Problem description
Gather every line in the records below that contains the word "pixel".

Dataset records
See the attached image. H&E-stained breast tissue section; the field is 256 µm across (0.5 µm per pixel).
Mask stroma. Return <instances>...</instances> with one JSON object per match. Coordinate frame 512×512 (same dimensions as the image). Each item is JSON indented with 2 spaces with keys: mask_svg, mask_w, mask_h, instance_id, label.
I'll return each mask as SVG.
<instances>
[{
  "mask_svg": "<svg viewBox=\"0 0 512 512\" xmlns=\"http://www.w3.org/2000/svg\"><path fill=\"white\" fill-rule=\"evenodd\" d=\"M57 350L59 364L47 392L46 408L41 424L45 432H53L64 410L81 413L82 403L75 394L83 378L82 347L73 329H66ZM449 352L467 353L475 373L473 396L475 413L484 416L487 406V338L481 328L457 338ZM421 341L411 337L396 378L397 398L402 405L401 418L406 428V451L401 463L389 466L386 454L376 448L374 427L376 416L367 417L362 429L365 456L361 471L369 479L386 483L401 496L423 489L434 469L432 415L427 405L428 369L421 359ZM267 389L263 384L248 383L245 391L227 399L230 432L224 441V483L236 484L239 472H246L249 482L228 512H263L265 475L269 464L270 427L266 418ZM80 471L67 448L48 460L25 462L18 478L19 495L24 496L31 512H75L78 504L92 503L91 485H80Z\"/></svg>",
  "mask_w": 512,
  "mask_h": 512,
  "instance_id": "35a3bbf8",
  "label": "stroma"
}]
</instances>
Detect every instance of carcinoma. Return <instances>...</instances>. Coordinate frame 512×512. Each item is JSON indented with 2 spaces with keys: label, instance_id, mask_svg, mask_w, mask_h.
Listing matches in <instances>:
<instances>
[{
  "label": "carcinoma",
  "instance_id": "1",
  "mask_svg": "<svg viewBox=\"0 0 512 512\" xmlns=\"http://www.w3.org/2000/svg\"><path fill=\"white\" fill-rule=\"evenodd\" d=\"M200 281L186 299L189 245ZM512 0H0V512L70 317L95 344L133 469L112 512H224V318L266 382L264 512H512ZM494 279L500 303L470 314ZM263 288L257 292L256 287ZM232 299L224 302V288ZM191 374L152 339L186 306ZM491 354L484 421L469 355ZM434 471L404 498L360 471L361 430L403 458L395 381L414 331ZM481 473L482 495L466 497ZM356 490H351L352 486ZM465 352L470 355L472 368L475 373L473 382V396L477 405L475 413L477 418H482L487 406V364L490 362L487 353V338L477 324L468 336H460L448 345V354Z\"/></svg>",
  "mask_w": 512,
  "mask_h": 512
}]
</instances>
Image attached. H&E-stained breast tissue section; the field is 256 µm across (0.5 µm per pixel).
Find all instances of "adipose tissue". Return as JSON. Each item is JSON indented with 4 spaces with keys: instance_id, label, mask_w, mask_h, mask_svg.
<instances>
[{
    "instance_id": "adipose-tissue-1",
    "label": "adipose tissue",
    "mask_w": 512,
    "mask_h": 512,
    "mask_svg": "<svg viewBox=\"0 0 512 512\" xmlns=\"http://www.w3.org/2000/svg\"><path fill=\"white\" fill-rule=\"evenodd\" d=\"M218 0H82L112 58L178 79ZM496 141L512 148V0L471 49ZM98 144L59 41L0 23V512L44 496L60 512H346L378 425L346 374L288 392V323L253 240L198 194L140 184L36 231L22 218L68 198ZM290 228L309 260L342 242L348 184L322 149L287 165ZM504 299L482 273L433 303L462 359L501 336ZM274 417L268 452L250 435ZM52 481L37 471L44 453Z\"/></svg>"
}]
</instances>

Reply
See the attached image. H&E-stained breast tissue section; the field is 256 µm across (0.5 µm per pixel).
Image attached. H&E-stained breast tissue section; the field is 256 µm across (0.5 µm per pixel).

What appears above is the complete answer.